◆ ACTIVITY ◆
Sort through the data and copy the lines holding the word "claw".
------------
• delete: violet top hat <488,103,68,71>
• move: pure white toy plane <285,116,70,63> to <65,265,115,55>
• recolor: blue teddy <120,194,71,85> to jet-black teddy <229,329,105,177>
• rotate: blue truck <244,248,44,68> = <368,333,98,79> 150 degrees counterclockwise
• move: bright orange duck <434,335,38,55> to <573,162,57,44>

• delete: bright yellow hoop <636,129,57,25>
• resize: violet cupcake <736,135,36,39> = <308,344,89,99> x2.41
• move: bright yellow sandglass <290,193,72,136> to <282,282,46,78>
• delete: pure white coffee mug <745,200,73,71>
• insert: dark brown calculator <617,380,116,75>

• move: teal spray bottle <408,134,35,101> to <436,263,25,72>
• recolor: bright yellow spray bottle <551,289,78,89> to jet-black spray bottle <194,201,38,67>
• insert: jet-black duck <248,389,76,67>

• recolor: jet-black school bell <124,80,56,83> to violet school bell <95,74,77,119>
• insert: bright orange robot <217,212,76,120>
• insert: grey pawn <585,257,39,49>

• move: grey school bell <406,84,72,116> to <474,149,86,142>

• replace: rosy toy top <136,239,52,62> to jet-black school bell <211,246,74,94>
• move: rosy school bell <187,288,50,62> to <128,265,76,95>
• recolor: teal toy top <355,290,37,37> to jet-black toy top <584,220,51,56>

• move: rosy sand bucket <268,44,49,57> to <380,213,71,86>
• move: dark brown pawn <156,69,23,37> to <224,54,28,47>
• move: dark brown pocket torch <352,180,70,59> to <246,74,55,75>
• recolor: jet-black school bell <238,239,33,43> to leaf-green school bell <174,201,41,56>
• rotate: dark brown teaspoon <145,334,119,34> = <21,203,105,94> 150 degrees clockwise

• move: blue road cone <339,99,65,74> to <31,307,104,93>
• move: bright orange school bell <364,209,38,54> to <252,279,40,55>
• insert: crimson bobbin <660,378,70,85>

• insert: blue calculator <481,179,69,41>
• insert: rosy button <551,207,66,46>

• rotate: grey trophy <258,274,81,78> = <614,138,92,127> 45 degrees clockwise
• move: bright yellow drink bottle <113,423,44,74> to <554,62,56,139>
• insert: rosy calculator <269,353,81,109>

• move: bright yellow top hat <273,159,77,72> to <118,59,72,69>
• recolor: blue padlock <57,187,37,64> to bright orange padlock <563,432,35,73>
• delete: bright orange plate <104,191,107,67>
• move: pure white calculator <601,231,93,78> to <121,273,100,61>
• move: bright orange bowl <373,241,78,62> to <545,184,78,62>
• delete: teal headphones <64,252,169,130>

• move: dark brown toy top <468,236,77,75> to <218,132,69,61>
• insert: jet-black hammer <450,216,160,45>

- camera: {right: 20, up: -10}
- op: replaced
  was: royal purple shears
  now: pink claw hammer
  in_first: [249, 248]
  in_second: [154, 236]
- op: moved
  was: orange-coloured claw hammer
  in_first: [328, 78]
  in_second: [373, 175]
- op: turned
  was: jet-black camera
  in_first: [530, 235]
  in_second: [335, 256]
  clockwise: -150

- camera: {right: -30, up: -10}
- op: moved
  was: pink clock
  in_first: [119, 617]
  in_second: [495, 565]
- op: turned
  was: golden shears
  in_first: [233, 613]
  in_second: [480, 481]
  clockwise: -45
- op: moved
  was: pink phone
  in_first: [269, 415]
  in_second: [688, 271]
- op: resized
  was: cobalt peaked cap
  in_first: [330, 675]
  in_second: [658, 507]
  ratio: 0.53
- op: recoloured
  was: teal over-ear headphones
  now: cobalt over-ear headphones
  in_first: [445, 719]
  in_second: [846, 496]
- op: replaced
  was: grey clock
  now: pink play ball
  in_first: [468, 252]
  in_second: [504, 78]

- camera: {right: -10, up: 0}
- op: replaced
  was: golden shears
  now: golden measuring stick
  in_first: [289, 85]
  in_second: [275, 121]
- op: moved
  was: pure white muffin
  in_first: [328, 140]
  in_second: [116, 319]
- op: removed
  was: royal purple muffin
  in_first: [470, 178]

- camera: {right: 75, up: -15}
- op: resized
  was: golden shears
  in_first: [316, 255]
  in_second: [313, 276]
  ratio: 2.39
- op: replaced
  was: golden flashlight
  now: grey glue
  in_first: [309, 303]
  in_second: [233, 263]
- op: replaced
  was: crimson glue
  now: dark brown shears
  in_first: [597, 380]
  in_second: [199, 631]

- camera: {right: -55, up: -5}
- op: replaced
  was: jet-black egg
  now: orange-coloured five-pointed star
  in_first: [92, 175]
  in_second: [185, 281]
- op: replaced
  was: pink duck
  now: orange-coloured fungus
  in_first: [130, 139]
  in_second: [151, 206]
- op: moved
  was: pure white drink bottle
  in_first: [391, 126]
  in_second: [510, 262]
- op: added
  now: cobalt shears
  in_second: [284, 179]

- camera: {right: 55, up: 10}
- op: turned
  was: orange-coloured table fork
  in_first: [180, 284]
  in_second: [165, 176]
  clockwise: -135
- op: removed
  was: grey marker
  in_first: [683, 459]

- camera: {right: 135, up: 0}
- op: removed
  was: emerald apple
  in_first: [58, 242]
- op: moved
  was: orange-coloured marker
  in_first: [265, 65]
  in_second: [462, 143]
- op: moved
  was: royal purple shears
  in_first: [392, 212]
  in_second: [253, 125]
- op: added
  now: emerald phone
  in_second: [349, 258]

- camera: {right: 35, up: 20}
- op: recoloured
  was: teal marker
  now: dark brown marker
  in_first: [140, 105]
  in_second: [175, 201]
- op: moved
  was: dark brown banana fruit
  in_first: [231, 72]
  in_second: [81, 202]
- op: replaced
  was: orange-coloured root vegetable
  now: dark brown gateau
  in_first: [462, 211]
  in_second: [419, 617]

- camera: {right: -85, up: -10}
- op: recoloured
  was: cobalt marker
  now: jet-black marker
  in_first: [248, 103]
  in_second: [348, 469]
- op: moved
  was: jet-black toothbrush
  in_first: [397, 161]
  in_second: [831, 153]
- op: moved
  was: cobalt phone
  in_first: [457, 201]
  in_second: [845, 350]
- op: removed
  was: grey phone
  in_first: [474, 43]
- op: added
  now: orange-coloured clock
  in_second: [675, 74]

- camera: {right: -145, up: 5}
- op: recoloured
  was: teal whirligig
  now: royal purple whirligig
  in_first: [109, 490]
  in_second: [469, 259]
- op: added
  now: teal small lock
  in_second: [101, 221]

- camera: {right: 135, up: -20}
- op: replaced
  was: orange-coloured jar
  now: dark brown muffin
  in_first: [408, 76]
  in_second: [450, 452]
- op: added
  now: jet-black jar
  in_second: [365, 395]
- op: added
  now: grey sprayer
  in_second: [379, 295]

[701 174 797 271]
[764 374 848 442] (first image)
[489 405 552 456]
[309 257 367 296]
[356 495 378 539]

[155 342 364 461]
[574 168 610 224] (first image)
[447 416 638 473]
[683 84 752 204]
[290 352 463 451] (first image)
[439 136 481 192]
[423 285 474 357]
------------
◆ ANSWER TO THIS TASK ◆
  now: pink claw hammer
  was: orange-coloured claw hammer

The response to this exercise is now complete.